Version difference data:
===

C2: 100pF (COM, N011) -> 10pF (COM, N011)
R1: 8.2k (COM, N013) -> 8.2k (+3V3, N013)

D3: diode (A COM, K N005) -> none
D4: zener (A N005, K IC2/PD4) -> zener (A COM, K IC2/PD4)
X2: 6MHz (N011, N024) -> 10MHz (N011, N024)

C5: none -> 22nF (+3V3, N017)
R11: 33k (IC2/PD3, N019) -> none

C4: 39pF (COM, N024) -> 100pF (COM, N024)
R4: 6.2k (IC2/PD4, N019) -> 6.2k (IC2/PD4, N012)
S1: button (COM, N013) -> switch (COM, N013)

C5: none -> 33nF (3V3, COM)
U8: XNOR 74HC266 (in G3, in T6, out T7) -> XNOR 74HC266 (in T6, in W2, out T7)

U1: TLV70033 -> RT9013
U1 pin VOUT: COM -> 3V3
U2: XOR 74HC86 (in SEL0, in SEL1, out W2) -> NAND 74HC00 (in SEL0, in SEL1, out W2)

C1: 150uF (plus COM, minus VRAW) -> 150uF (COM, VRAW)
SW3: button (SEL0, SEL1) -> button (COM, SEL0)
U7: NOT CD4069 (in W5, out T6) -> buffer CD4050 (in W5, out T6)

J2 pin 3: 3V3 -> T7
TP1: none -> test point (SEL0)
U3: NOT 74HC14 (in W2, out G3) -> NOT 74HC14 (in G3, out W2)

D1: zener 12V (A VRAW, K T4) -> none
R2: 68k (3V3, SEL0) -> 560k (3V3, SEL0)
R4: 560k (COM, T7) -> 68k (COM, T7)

===

PROBLEM DETAILS: Please reproduce, exactly as written, the lines of the records from the first line through the one containing "C5: none -> 33nF (3V3, COM)".

ANSWER TO THE PROBLEM:
C2: 100pF (COM, N011) -> 10pF (COM, N011)
R1: 8.2k (COM, N013) -> 8.2k (+3V3, N013)

D3: diode (A COM, K N005) -> none
D4: zener (A N005, K IC2/PD4) -> zener (A COM, K IC2/PD4)
X2: 6MHz (N011, N024) -> 10MHz (N011, N024)

C5: none -> 22nF (+3V3, N017)
R11: 33k (IC2/PD3, N019) -> none

C4: 39pF (COM, N024) -> 100pF (COM, N024)
R4: 6.2k (IC2/PD4, N019) -> 6.2k (IC2/PD4, N012)
S1: button (COM, N013) -> switch (COM, N013)

C5: none -> 33nF (3V3, COM)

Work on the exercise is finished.